EXERCISE DESCRIPTION -
Could the records below be restated word for word, without a single picture?

☆ ☆ ☆ ☆ ☆ ☆ ☆

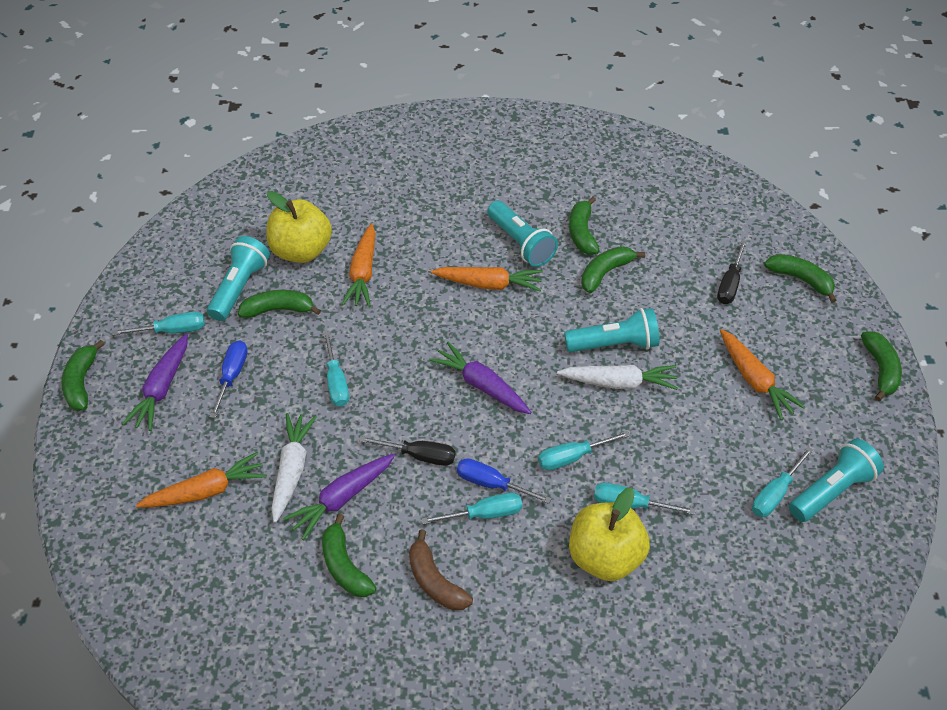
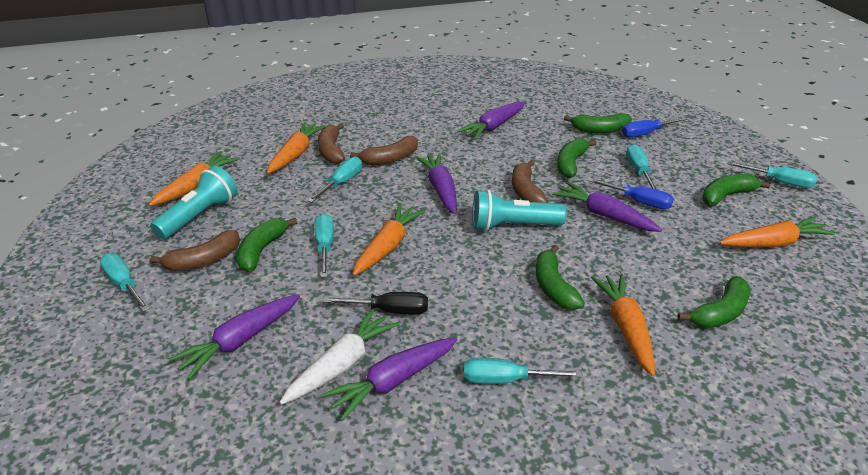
black screwdriver: 2 -> 1
brown banana: 1 -> 4
green banana: 7 -> 6
orange carrot: 4 -> 5
purple carrot: 3 -> 5
turquoise flashlight: 4 -> 2
white carrot: 2 -> 1
yellow apple: 2 -> 0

☆ ☆ ☆ ☆ ☆ ☆ ☆

EXPECTED ANSWER -
black screwdriver: 2 -> 1
brown banana: 1 -> 4
green banana: 7 -> 6
orange carrot: 4 -> 5
purple carrot: 3 -> 5
turquoise flashlight: 4 -> 2
white carrot: 2 -> 1
yellow apple: 2 -> 0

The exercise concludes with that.